__Exercise description__. Rewrite the stretch from the line containing "63: 12:00 -> 3:00" through the line containing "40: 17:06 -> 18:23" in the records, putting "blank" wherever "none" appears and leaving everything else unchanged. Leave the pictures out.

__Input rows__.
====

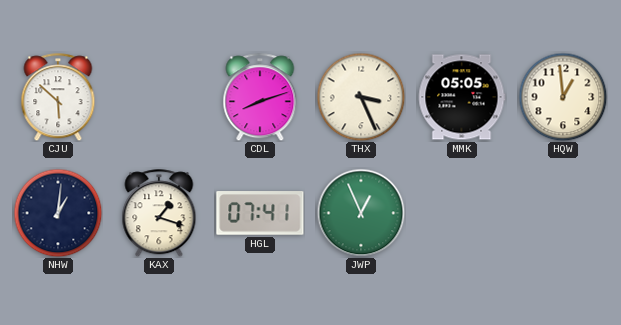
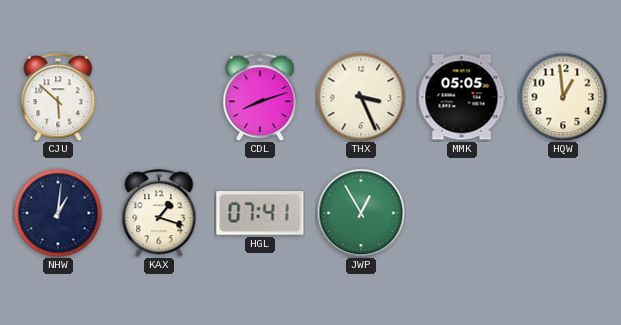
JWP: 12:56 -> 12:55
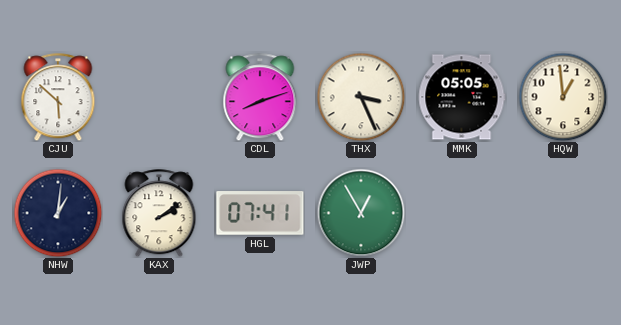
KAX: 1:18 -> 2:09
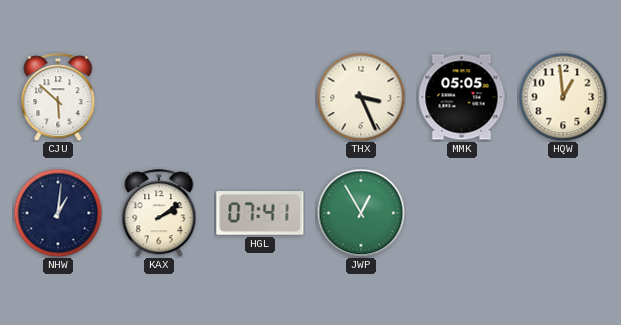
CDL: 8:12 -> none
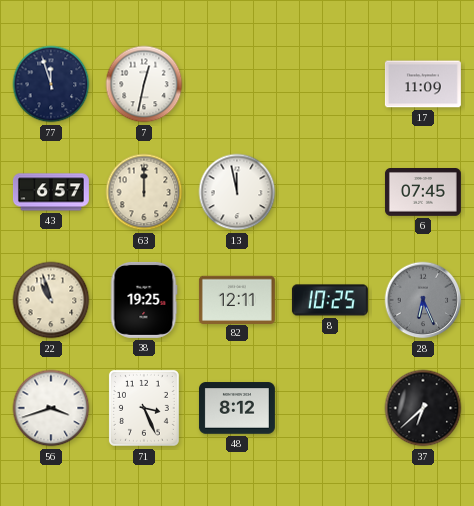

====

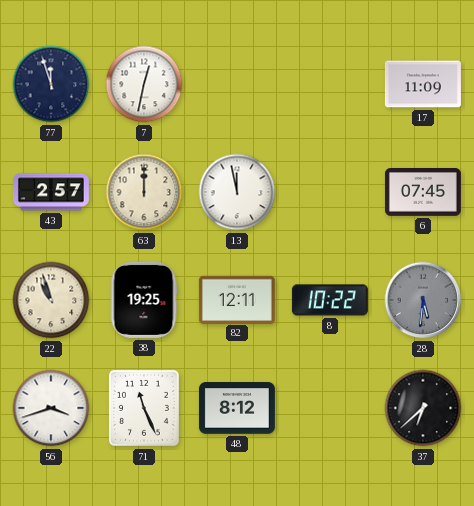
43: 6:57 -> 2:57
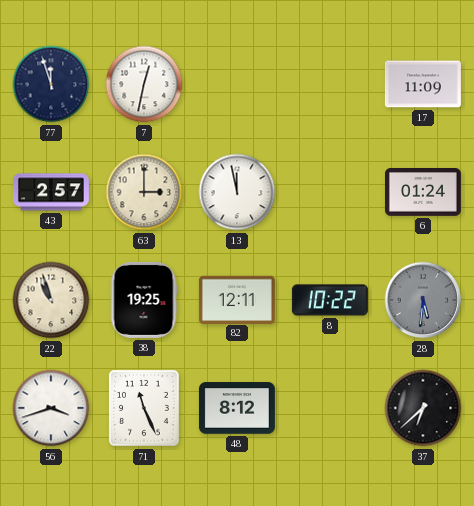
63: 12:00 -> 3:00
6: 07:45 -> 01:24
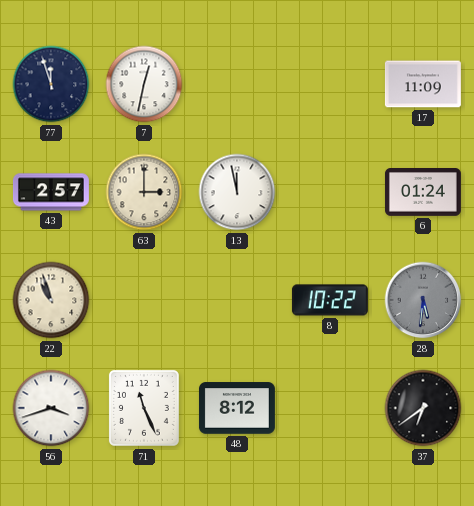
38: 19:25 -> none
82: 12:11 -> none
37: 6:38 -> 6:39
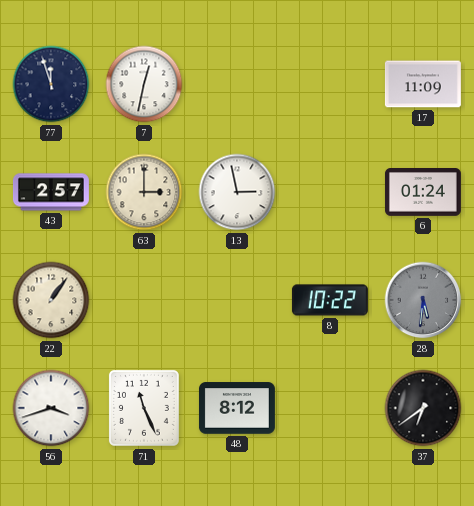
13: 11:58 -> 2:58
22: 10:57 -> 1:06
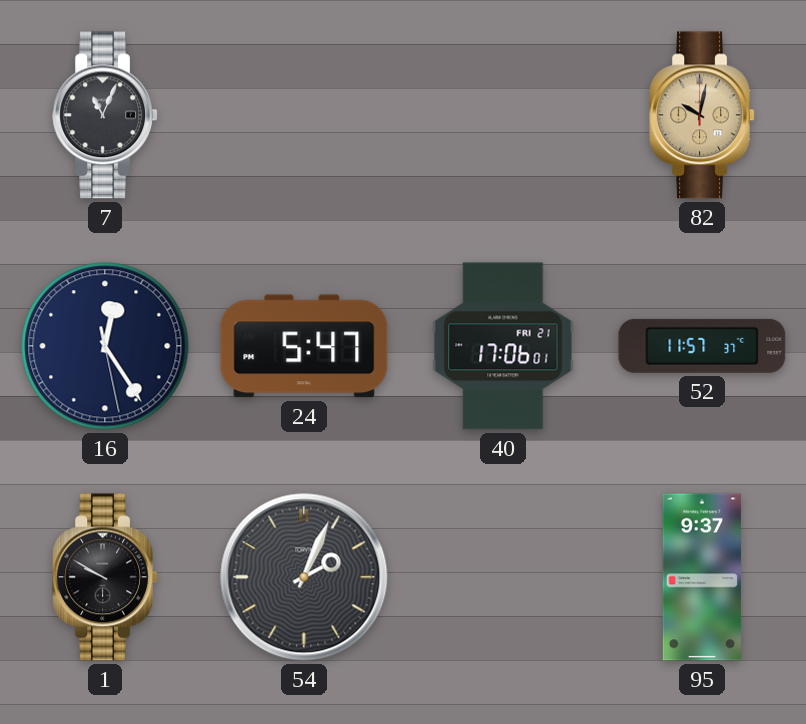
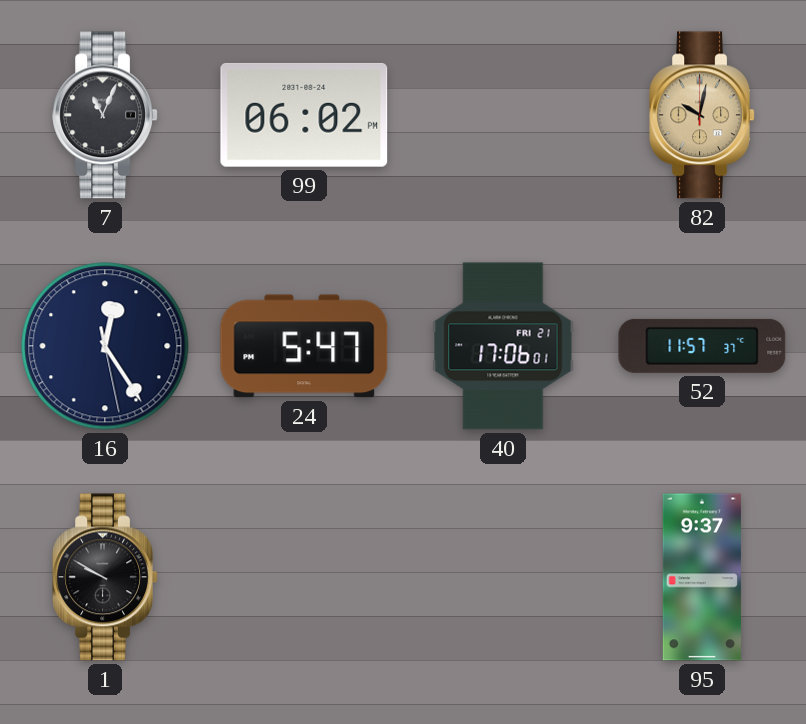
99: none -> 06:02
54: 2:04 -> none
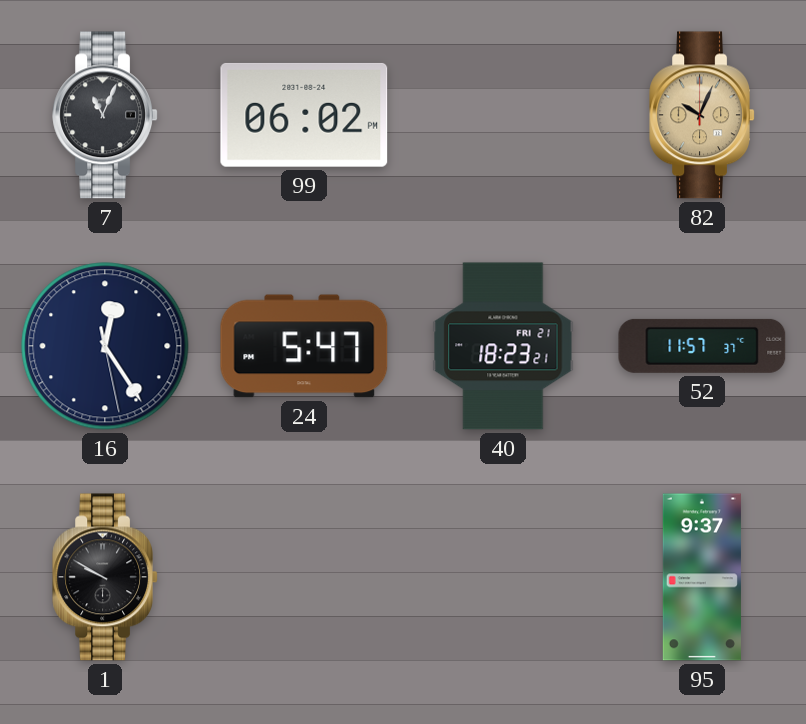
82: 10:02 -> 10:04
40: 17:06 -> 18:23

====

__Answer to the exercise__.
63: 12:00 -> 3:00
6: 07:45 -> 01:24
38: 19:25 -> blank
82: 12:11 -> blank
37: 6:38 -> 6:39
13: 11:58 -> 2:58
22: 10:57 -> 1:06
99: blank -> 06:02
54: 2:04 -> blank
82: 10:02 -> 10:04
40: 17:06 -> 18:23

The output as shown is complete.